▶ [What is needed]:
This exercise calls for the line with "camera: 20 degrees right, 0 degrees up", the line with "insert: white zumofote", and all lines between them in the material below, output exactly and with no other lines.

▶ [Supplied entries]:
┏━━
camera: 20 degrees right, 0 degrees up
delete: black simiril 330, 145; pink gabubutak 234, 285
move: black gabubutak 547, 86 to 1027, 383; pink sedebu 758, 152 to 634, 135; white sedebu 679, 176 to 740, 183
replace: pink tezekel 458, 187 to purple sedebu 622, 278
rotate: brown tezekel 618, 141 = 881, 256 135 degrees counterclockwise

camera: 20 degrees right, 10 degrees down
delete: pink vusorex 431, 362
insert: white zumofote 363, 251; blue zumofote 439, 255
┗━━
┏━━
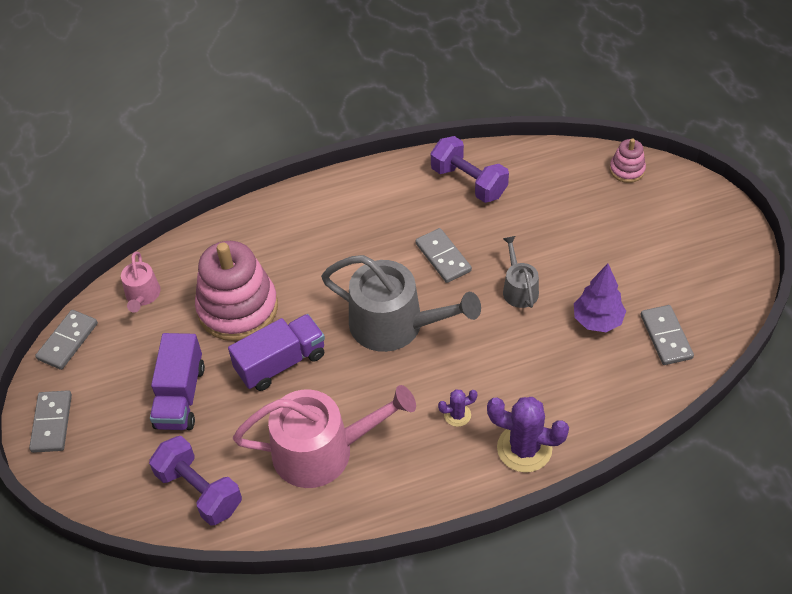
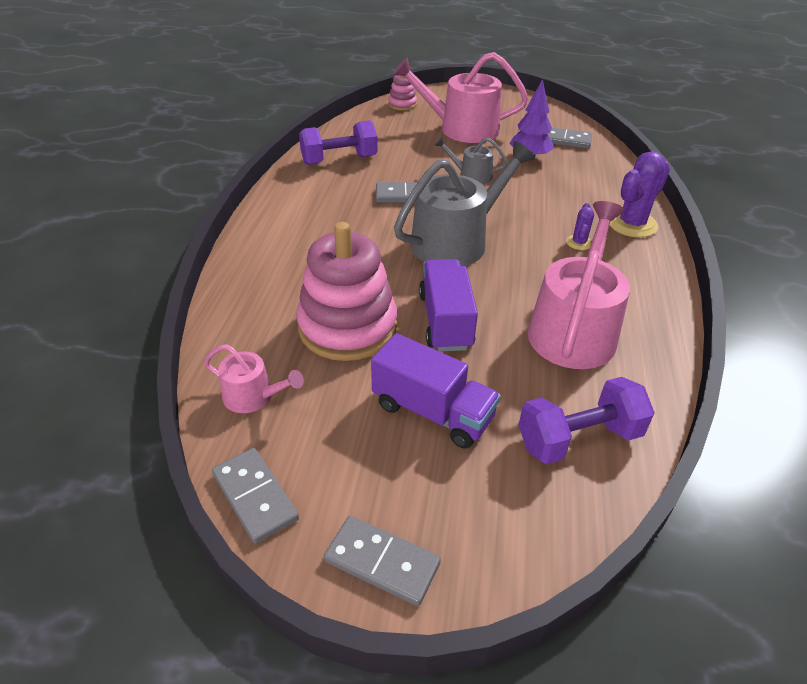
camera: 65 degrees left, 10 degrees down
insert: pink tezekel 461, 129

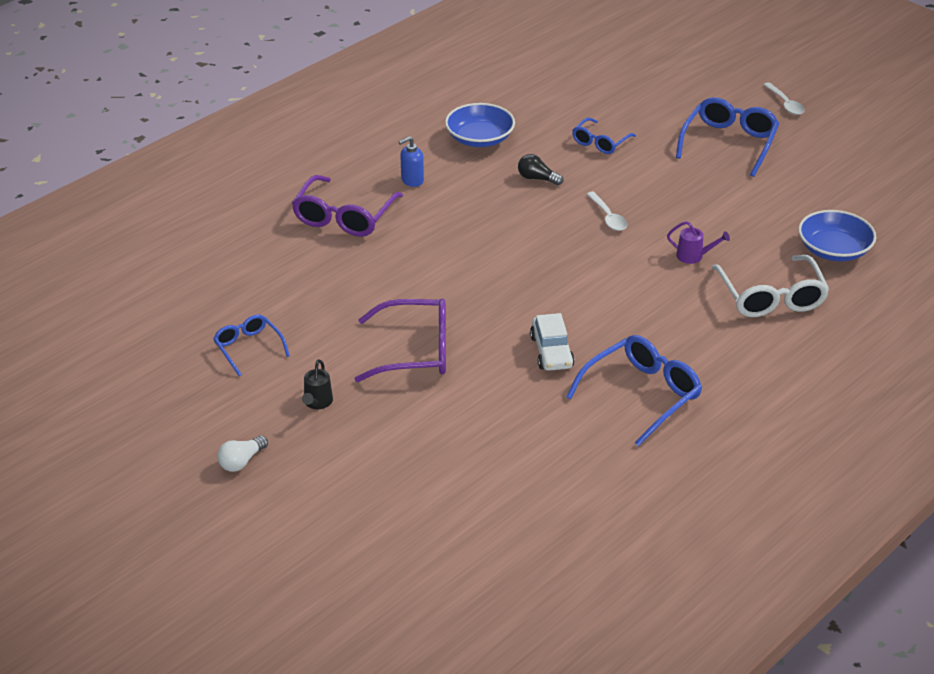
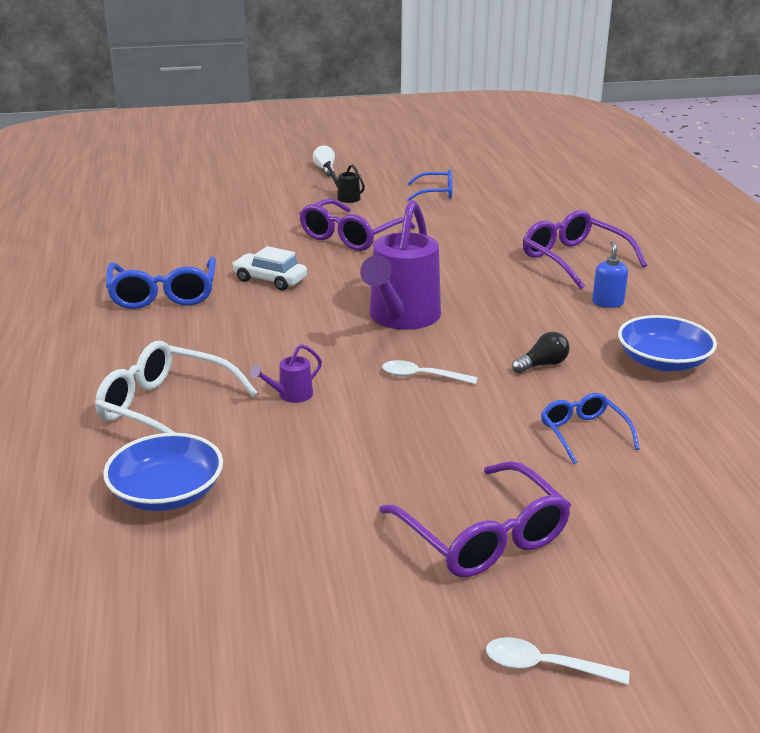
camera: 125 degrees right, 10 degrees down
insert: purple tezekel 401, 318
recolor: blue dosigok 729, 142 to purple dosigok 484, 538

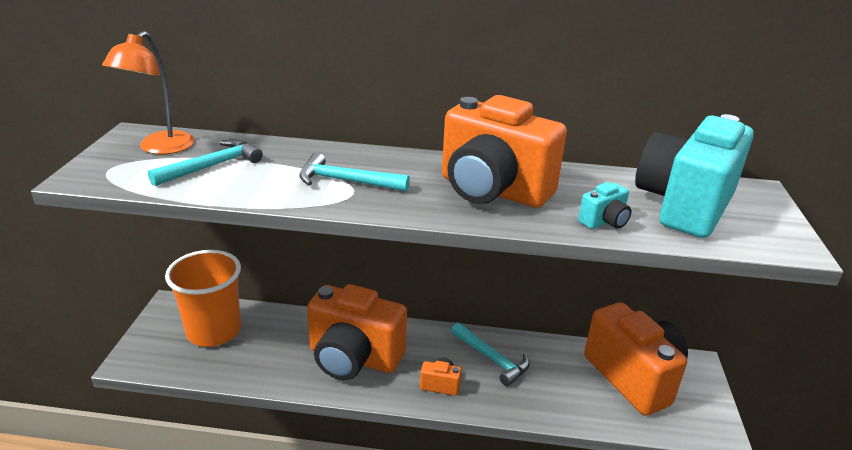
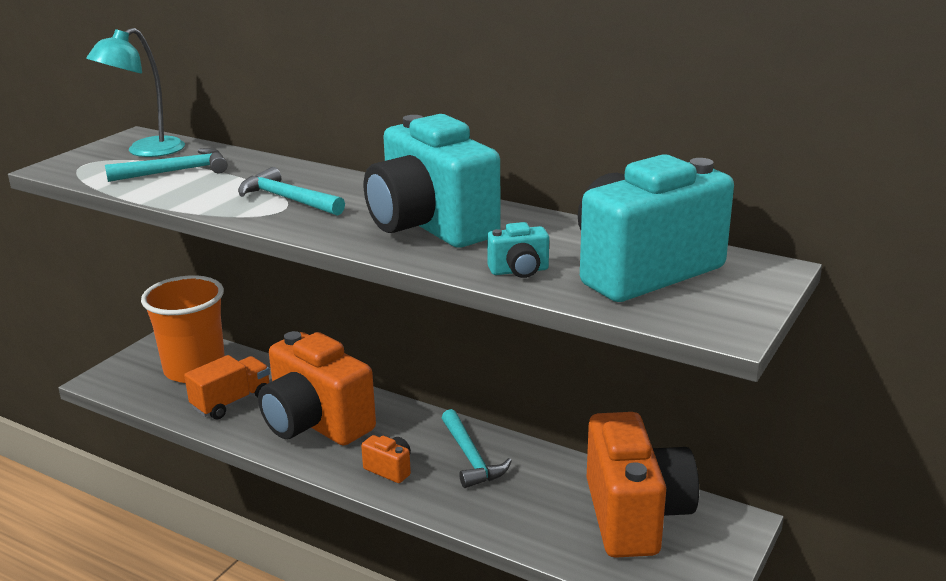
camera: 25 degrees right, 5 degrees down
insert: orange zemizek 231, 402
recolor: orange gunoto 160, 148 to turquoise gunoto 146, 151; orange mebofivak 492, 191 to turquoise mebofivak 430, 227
┗━━
┏━━
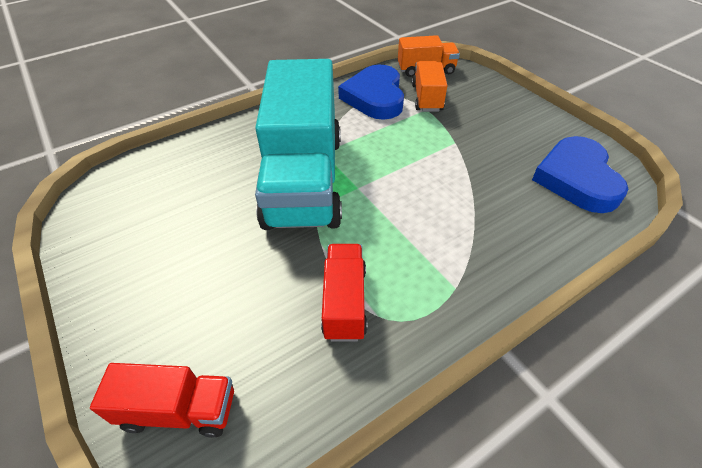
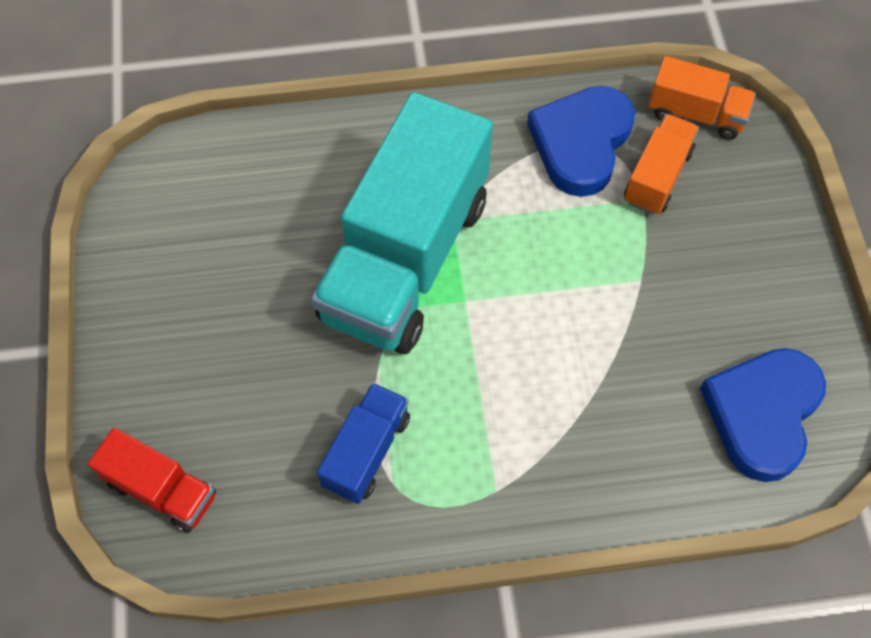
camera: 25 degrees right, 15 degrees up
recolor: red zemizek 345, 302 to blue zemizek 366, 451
┗━━
▶ [Written solution]:
camera: 20 degrees right, 0 degrees up
delete: black simiril 330, 145; pink gabubutak 234, 285
move: black gabubutak 547, 86 to 1027, 383; pink sedebu 758, 152 to 634, 135; white sedebu 679, 176 to 740, 183
replace: pink tezekel 458, 187 to purple sedebu 622, 278
rotate: brown tezekel 618, 141 = 881, 256 135 degrees counterclockwise

camera: 20 degrees right, 10 degrees down
delete: pink vusorex 431, 362
insert: white zumofote 363, 251; blue zumofote 439, 255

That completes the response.